Starting at the line that contains "black robot: 1 -> 3", return every line through the end of the entries below, exactly and with nothing else.

Image sets with object changes:
────────────────────

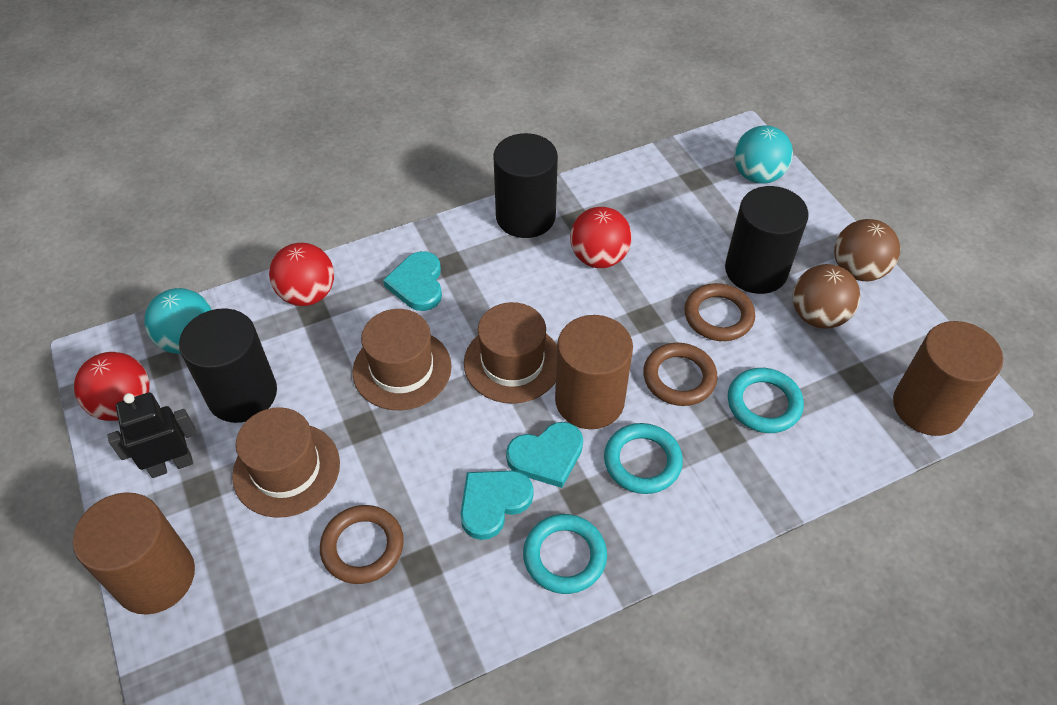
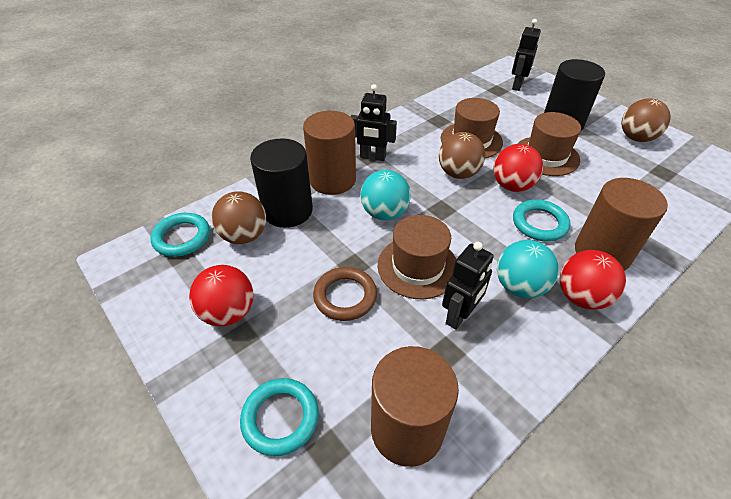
black cylinder: 3 -> 2
black robot: 1 -> 3
brown ball: 2 -> 3
brown ring: 3 -> 1
turquoise heart: 3 -> 0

────────────────────

**SOLVED PROBLEM**
black robot: 1 -> 3
brown ball: 2 -> 3
brown ring: 3 -> 1
turquoise heart: 3 -> 0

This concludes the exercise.